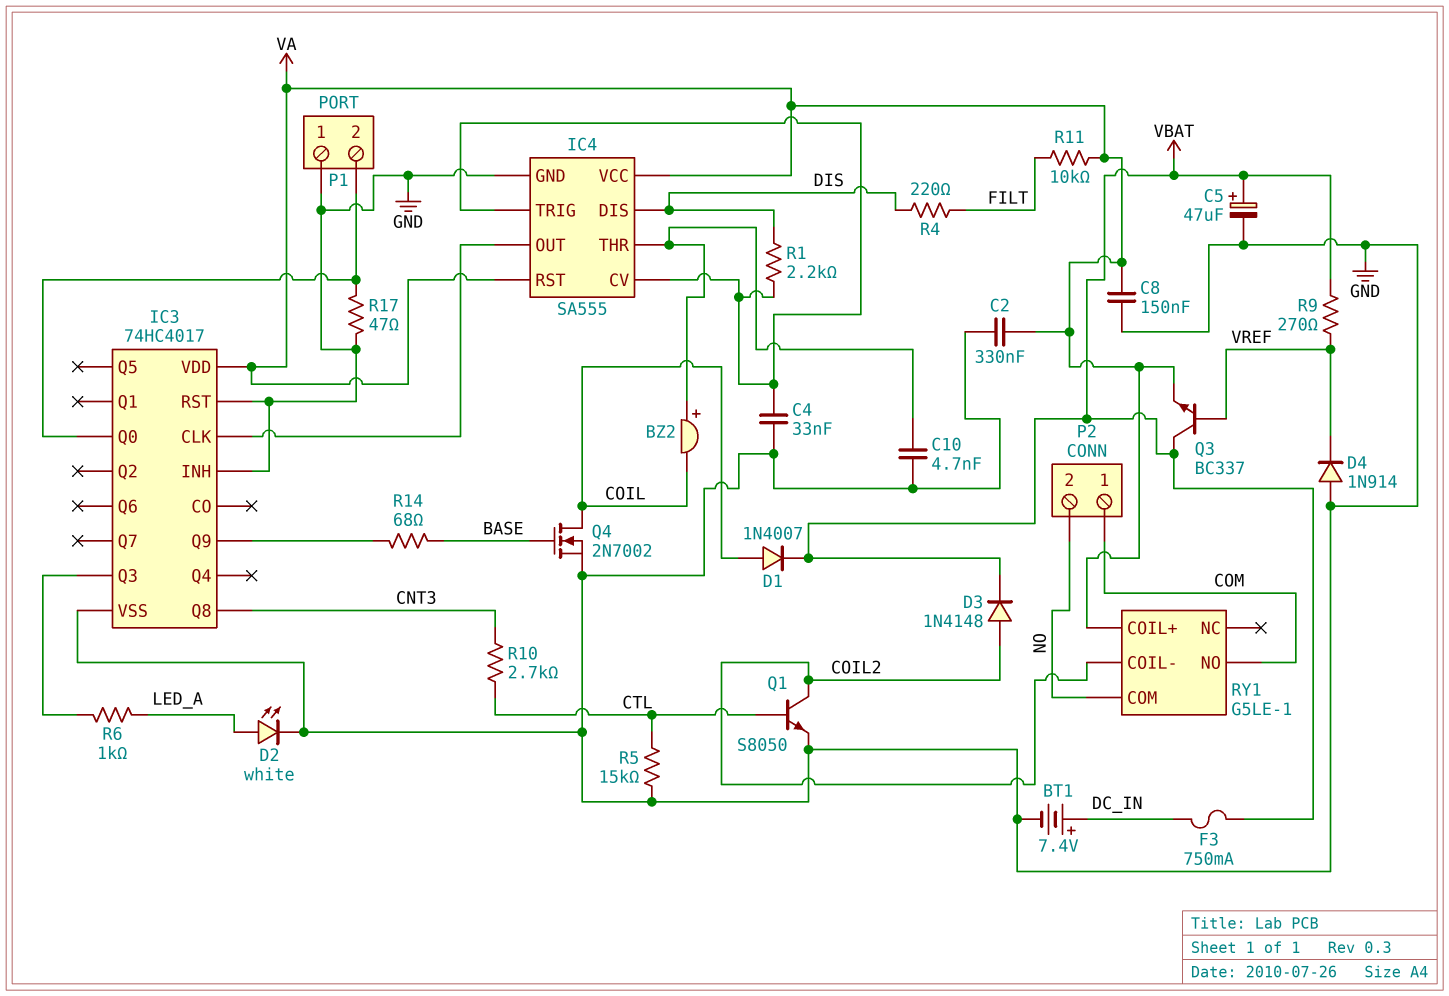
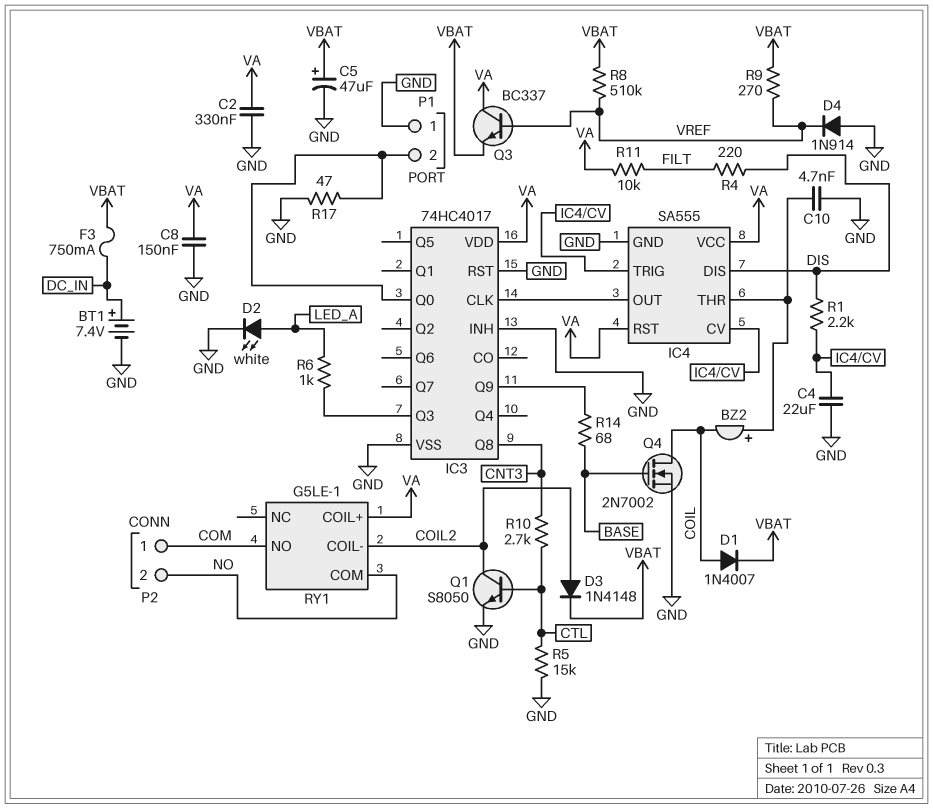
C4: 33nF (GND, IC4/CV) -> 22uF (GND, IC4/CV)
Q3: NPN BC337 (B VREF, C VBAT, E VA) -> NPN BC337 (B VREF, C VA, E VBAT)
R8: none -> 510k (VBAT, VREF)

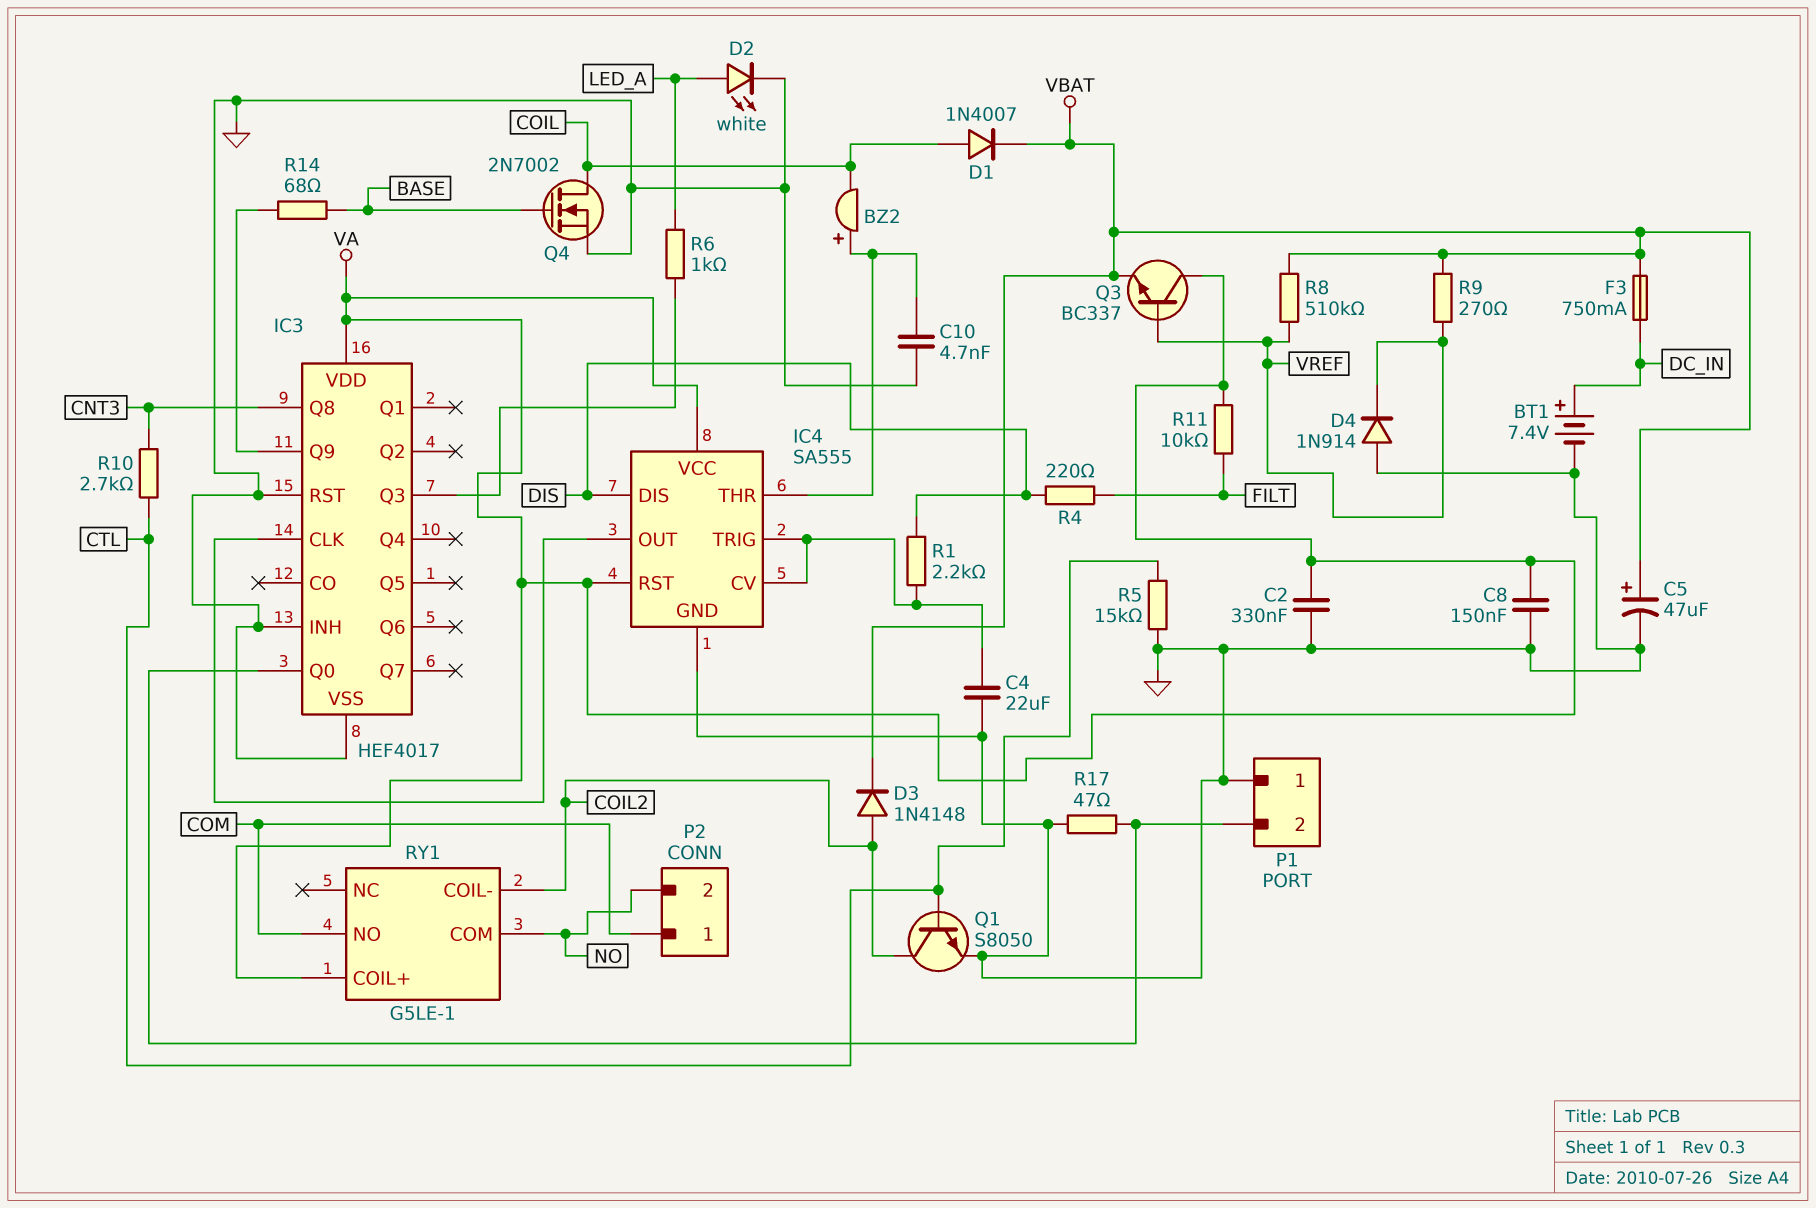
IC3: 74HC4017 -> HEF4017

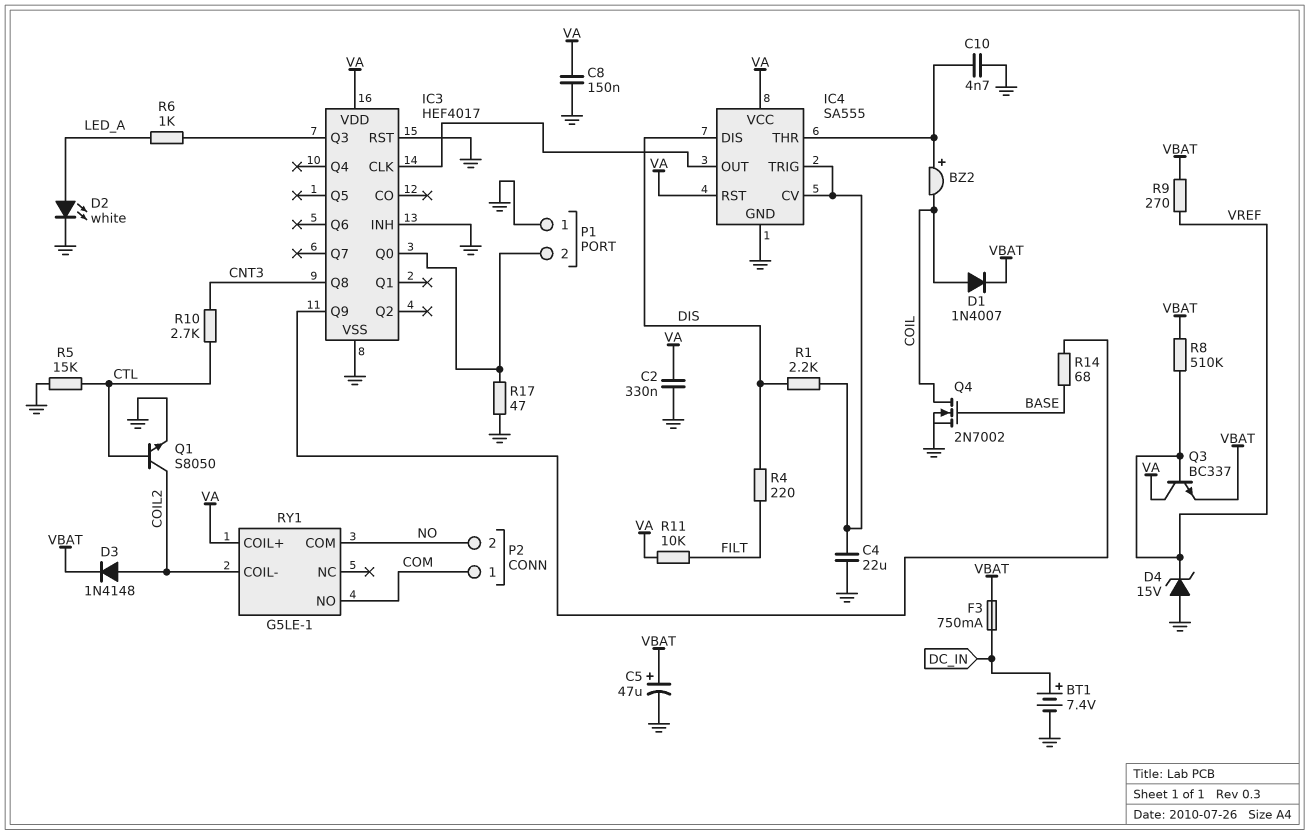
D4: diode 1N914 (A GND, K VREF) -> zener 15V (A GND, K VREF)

YOUR OBJECTIVE
The reply should consist of the listing restated word for word, with its pictures removed.

EXERCISE RESPONSE
C4: 33nF (GND, IC4/CV) -> 22uF (GND, IC4/CV)
Q3: NPN BC337 (B VREF, C VBAT, E VA) -> NPN BC337 (B VREF, C VA, E VBAT)
R8: none -> 510k (VBAT, VREF)

IC3: 74HC4017 -> HEF4017

D4: diode 1N914 (A GND, K VREF) -> zener 15V (A GND, K VREF)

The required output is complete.